= The task =
Output exactly, with nothing added, the entries from the first line through the line with "to (332 240)".

%%

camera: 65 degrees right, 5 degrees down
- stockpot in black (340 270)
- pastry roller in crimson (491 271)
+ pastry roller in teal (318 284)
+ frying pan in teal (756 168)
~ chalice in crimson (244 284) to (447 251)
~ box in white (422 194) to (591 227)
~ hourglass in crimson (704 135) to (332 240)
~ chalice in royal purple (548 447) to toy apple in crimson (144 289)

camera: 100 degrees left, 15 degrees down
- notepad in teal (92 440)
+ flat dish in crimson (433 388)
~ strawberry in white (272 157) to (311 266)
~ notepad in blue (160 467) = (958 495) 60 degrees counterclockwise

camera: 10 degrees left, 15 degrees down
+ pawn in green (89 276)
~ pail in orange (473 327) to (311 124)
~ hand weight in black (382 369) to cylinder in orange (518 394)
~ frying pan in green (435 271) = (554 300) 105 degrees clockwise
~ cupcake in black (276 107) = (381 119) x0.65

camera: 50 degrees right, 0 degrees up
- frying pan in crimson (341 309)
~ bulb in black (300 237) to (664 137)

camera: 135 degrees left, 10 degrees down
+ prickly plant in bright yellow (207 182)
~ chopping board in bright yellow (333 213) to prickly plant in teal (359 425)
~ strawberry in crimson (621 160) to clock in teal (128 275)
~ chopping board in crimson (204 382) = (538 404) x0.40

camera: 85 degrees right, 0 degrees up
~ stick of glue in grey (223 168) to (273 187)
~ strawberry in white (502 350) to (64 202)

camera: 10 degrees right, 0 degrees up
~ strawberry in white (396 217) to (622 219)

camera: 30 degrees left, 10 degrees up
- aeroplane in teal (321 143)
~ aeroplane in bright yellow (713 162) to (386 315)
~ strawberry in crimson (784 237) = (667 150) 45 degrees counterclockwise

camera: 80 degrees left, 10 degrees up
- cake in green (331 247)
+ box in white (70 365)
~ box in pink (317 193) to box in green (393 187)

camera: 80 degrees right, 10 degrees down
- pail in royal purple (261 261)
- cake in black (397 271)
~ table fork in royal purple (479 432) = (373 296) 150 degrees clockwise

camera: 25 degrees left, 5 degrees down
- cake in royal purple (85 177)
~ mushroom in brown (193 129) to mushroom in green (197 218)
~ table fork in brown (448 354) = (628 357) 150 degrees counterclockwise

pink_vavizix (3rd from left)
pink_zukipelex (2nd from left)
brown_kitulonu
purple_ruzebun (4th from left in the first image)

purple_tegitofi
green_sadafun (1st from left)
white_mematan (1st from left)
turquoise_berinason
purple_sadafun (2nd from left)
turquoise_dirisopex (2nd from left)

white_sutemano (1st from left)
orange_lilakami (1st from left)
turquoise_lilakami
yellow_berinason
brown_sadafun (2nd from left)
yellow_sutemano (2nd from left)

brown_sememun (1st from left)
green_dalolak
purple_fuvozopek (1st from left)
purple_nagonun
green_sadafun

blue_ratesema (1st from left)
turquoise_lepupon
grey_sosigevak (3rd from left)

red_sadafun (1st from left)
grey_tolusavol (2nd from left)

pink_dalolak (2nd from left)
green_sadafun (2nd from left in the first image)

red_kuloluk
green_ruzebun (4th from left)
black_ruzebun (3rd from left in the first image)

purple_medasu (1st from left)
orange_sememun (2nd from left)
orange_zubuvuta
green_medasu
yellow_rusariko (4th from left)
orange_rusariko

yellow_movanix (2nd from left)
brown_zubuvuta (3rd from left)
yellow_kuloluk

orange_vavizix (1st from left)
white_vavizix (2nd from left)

%%

= Output of the exercise =
camera: 65 degrees right, 5 degrees down
- stockpot in black (340 270)
- pastry roller in crimson (491 271)
+ pastry roller in teal (318 284)
+ frying pan in teal (756 168)
~ chalice in crimson (244 284) to (447 251)
~ box in white (422 194) to (591 227)
~ hourglass in crimson (704 135) to (332 240)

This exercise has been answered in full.